Segment Open
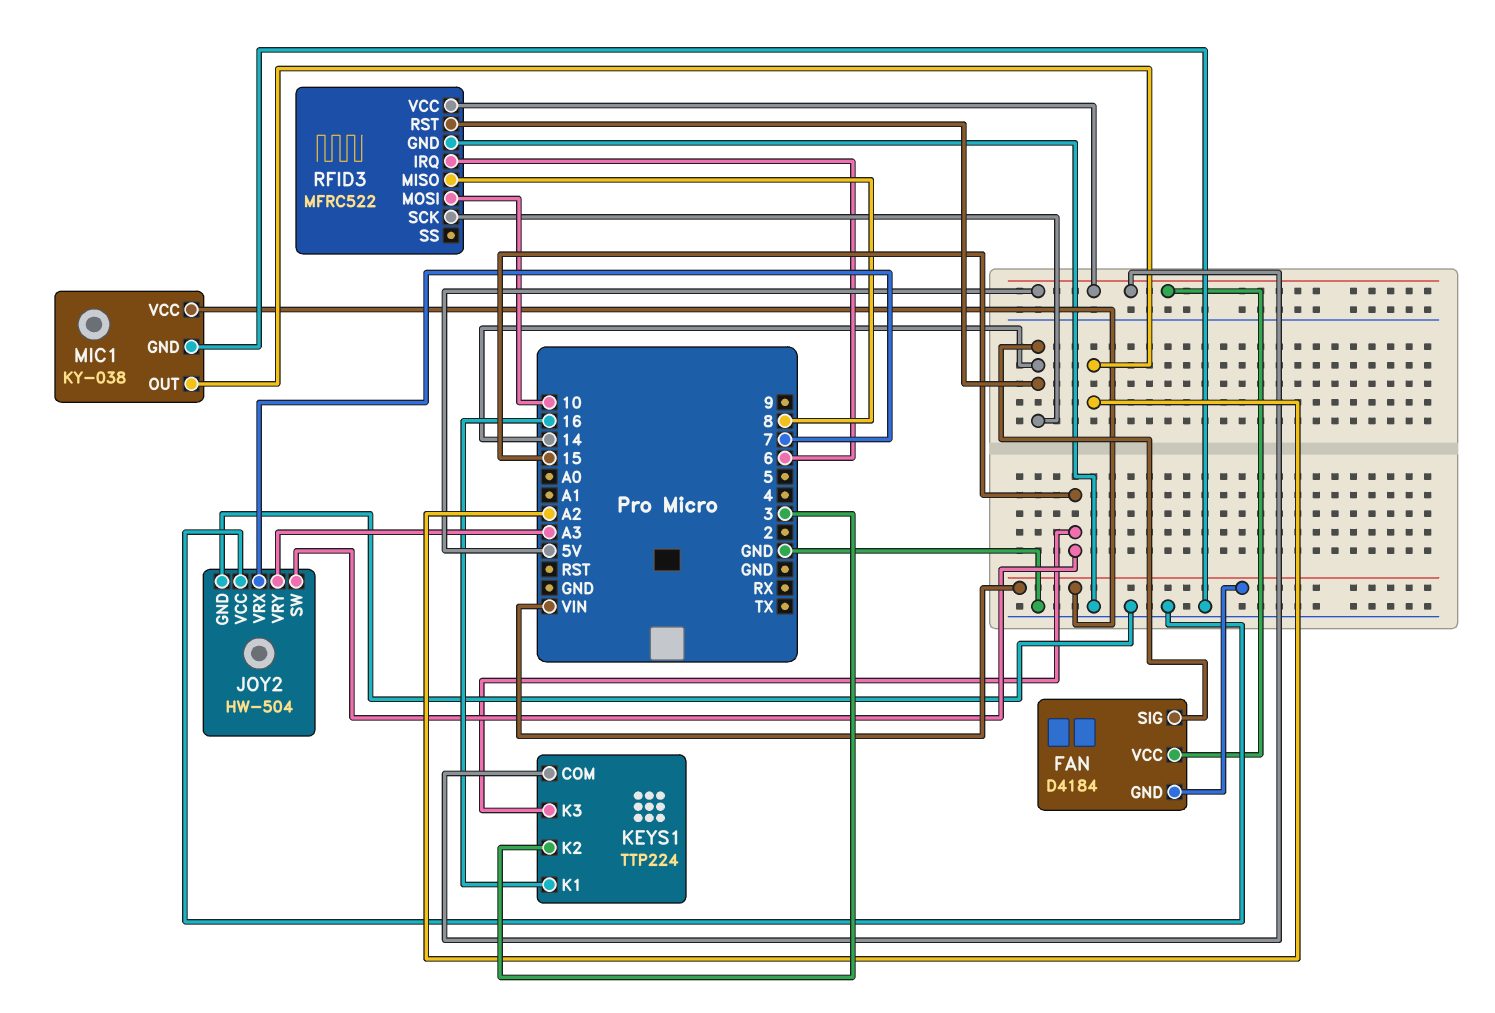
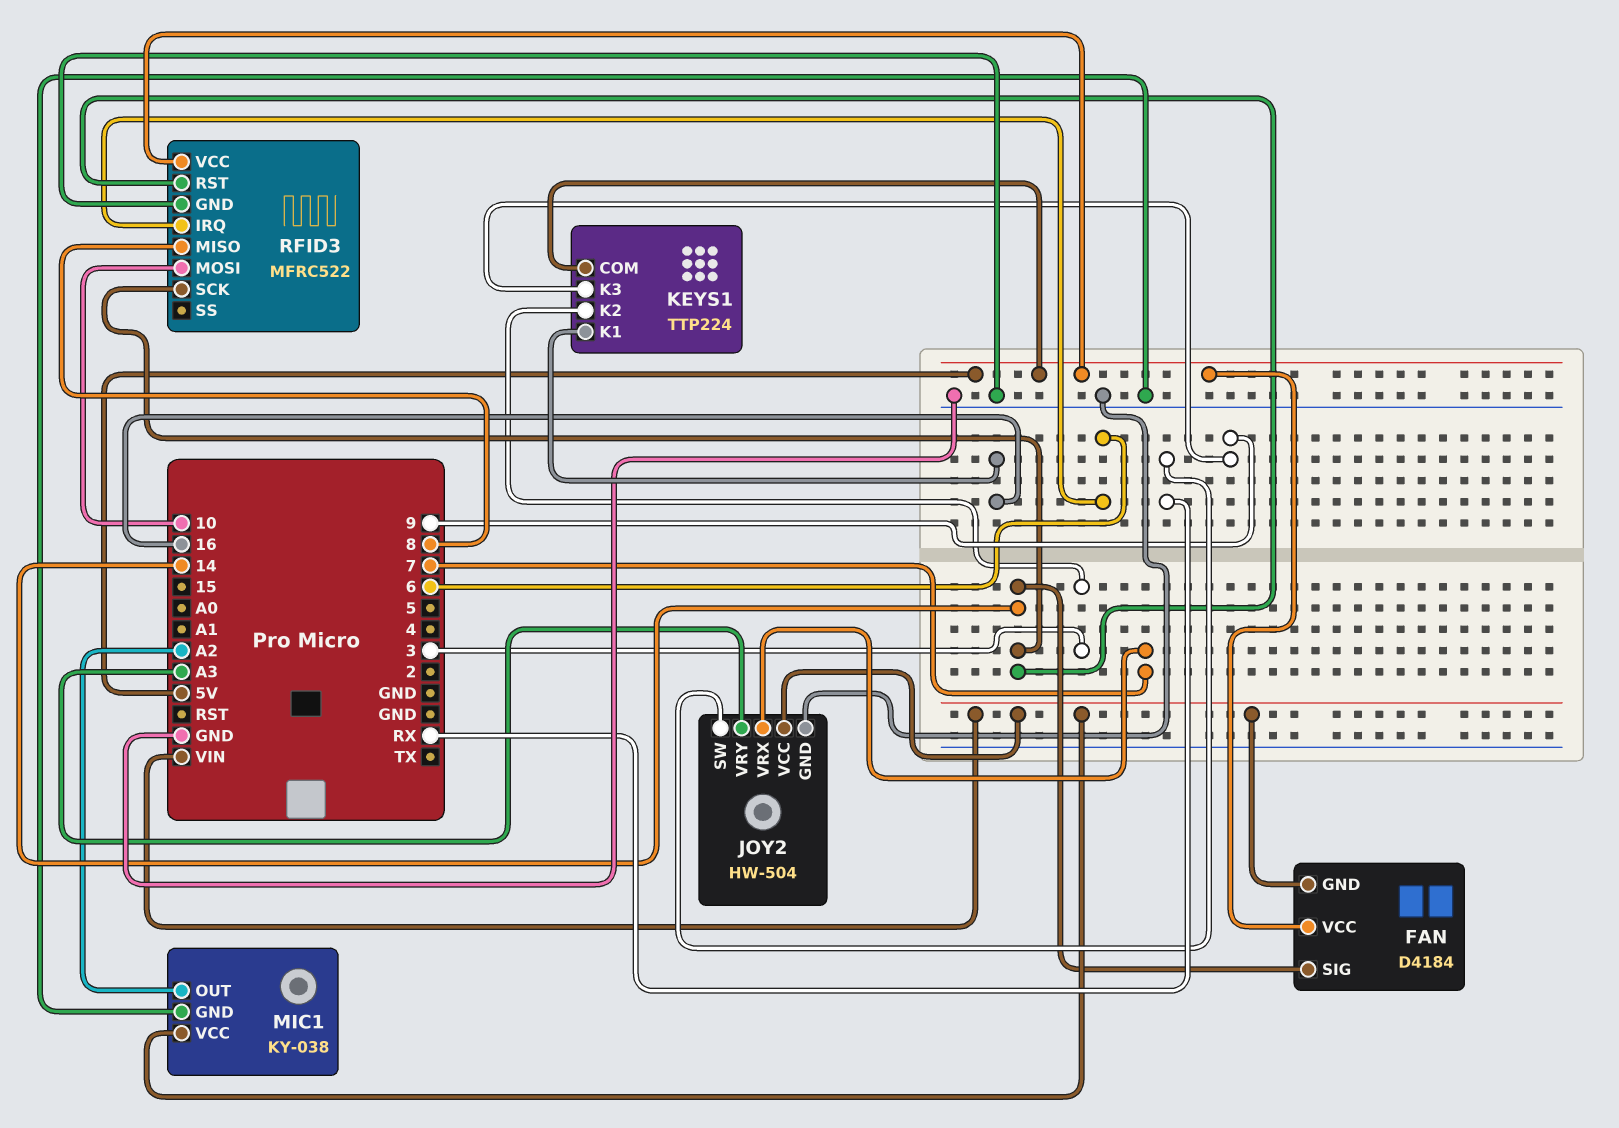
JOY2 pin SW: 15 -> RX
JOY2 pin VCC: GND -> VIN
KEYS1 pin K3: 15 -> 9

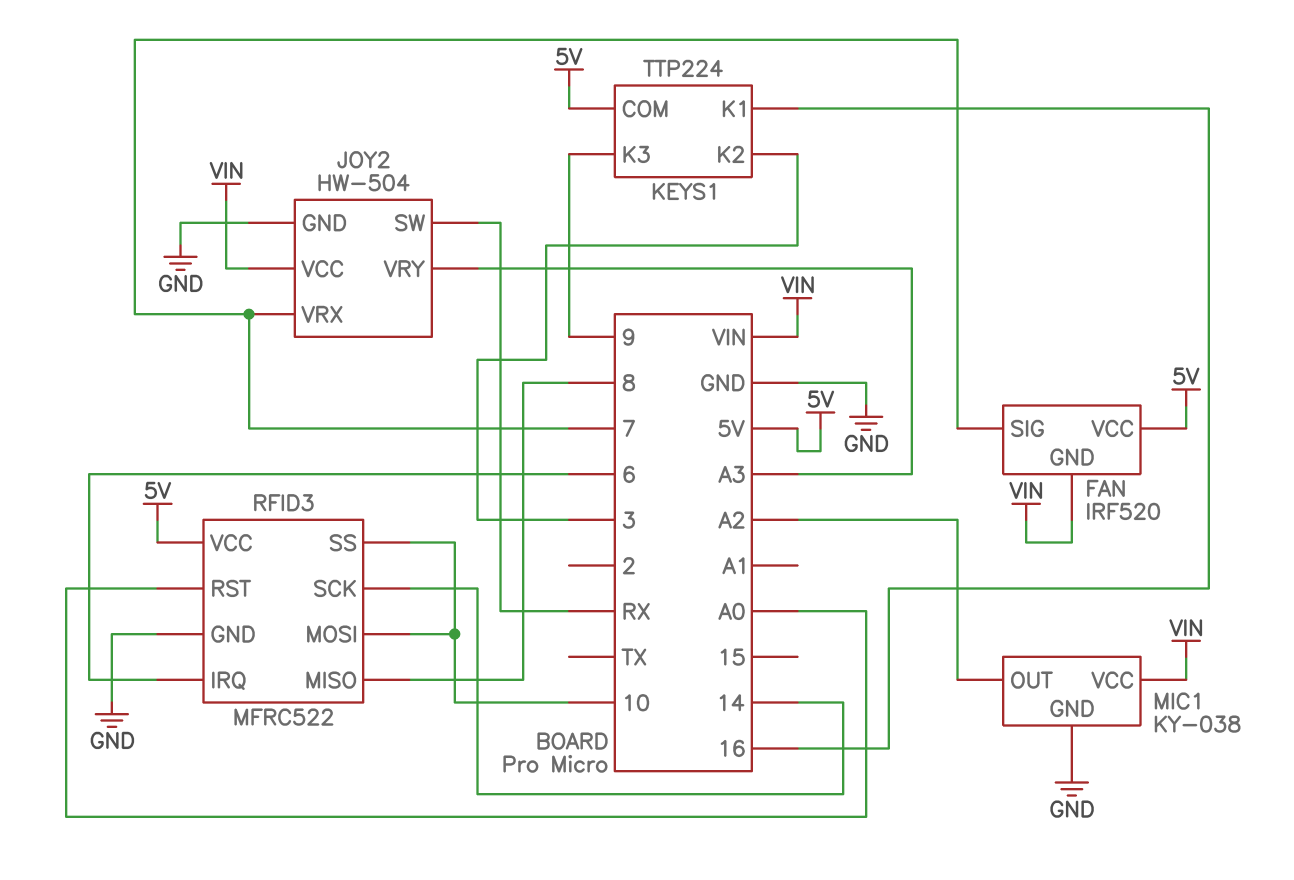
FAN: D4184 -> IRF520
FAN pin SIG: 14 -> 7
RFID3 pin RST: 14 -> A0
RFID3 pin SS: none -> 10

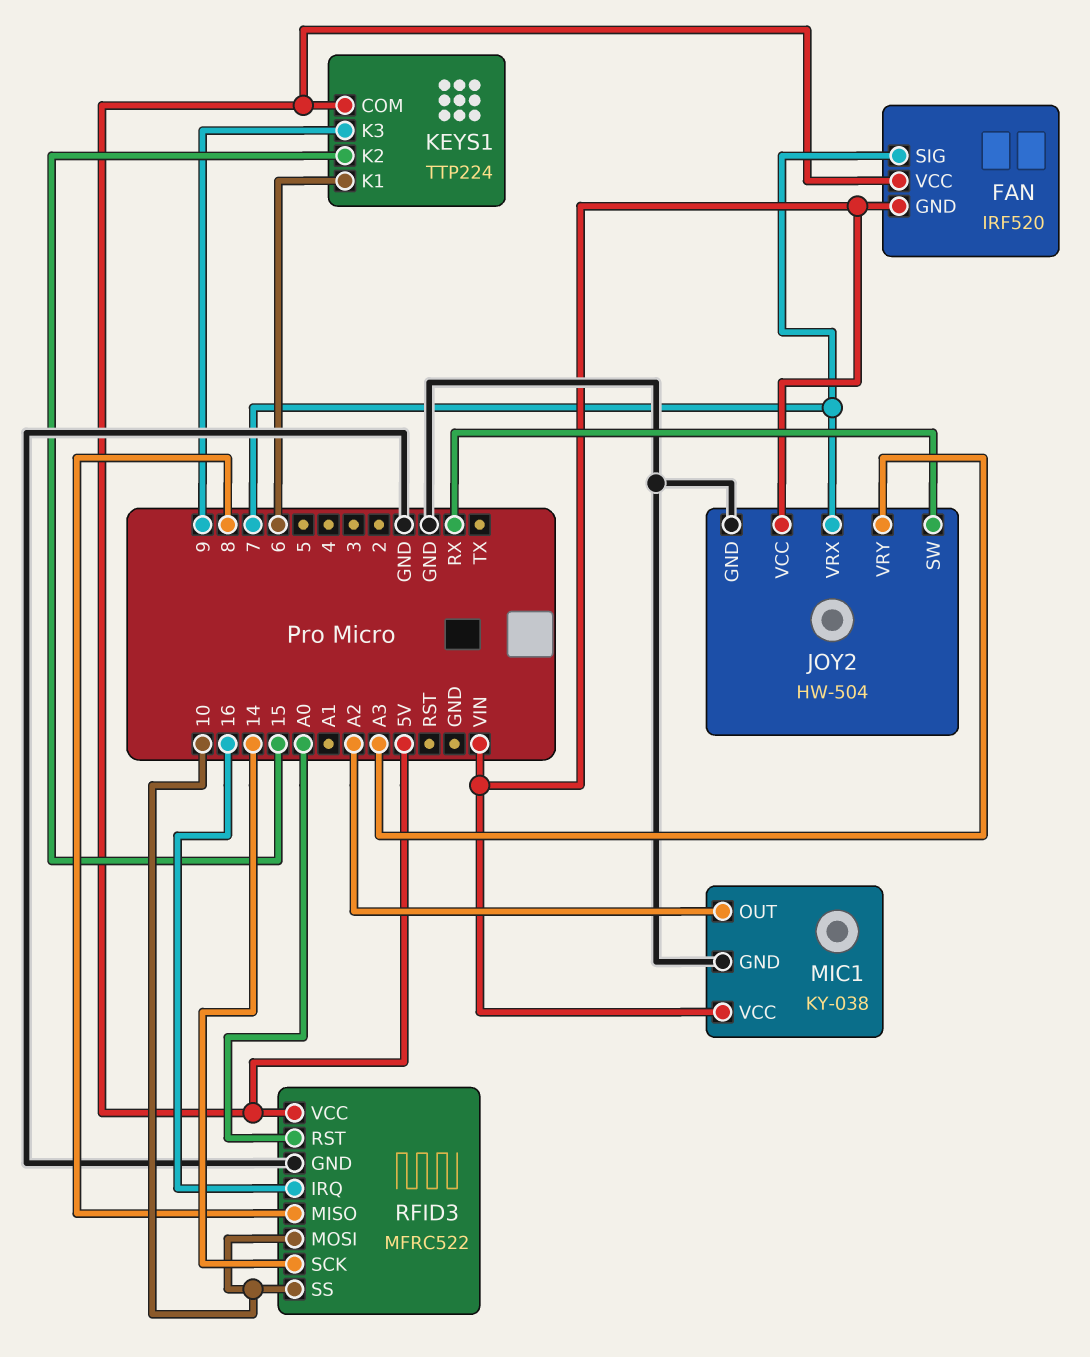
KEYS1 pin K1: 16 -> 6
KEYS1 pin K2: 3 -> 15
RFID3 pin IRQ: 6 -> 16

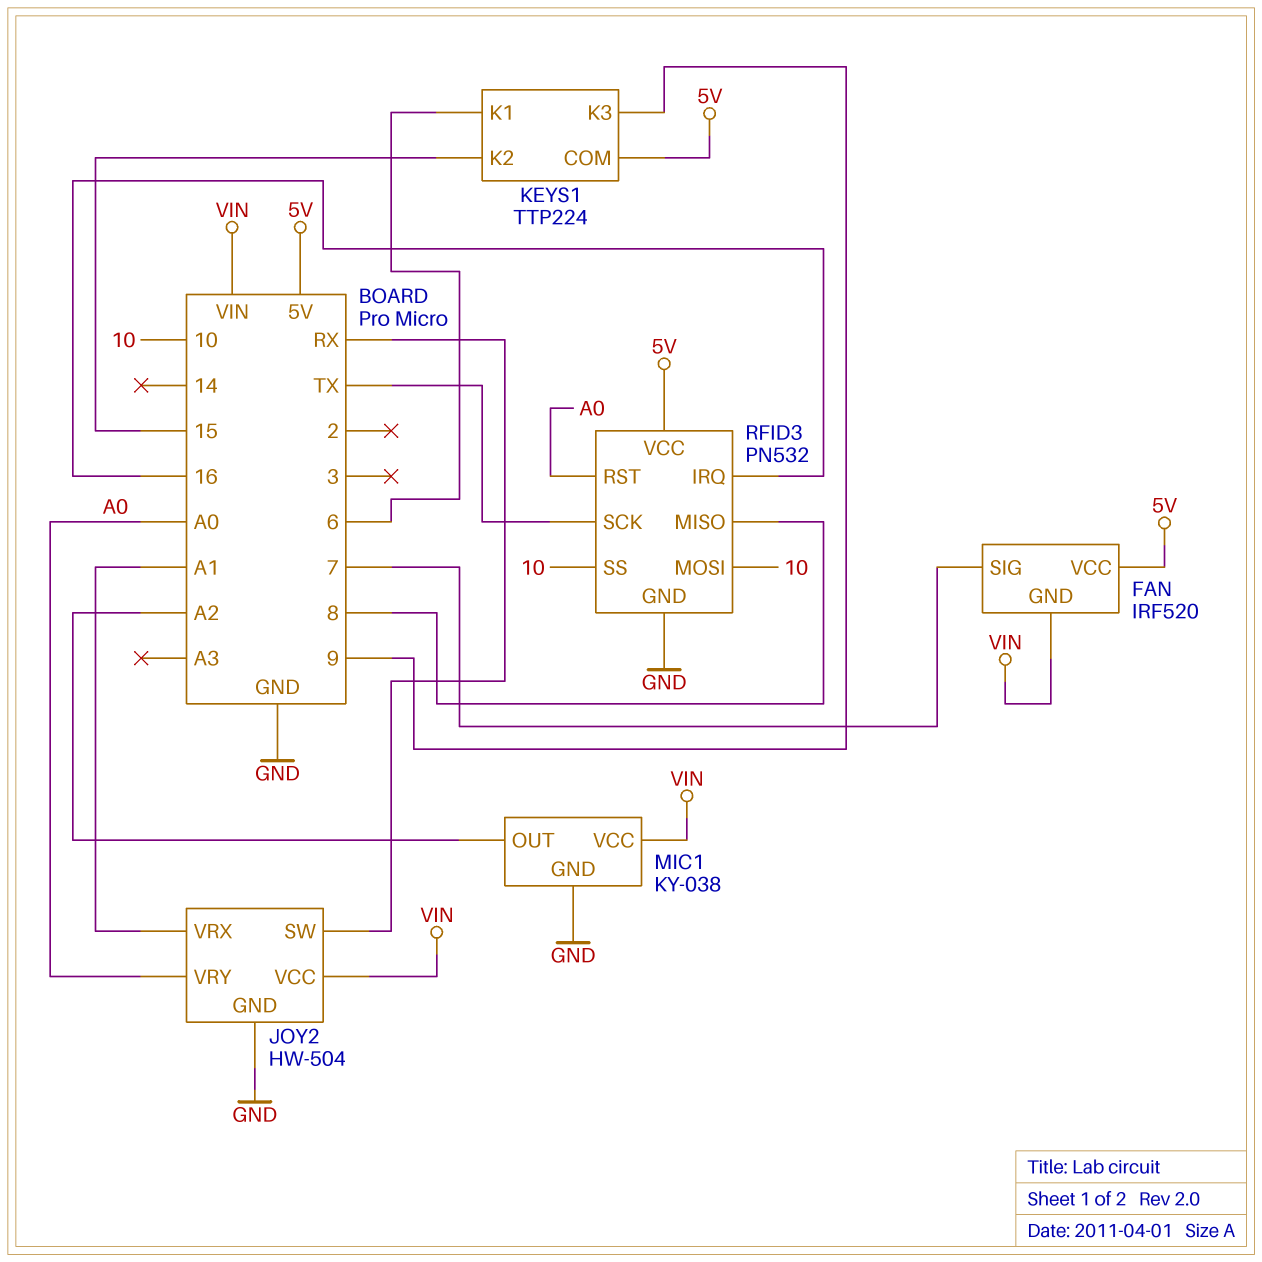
JOY2 pin VRX: 7 -> A1
JOY2 pin VRY: A3 -> A0
RFID3: MFRC522 -> PN532
RFID3 pin SCK: 14 -> TX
Segment Closed
-- What you should do --
Retype the whole of the data verbatim. Skip every picture.

-- Task answer --
JOY2 pin SW: 15 -> RX
JOY2 pin VCC: GND -> VIN
KEYS1 pin K3: 15 -> 9

FAN: D4184 -> IRF520
FAN pin SIG: 14 -> 7
RFID3 pin RST: 14 -> A0
RFID3 pin SS: none -> 10

KEYS1 pin K1: 16 -> 6
KEYS1 pin K2: 3 -> 15
RFID3 pin IRQ: 6 -> 16

JOY2 pin VRX: 7 -> A1
JOY2 pin VRY: A3 -> A0
RFID3: MFRC522 -> PN532
RFID3 pin SCK: 14 -> TX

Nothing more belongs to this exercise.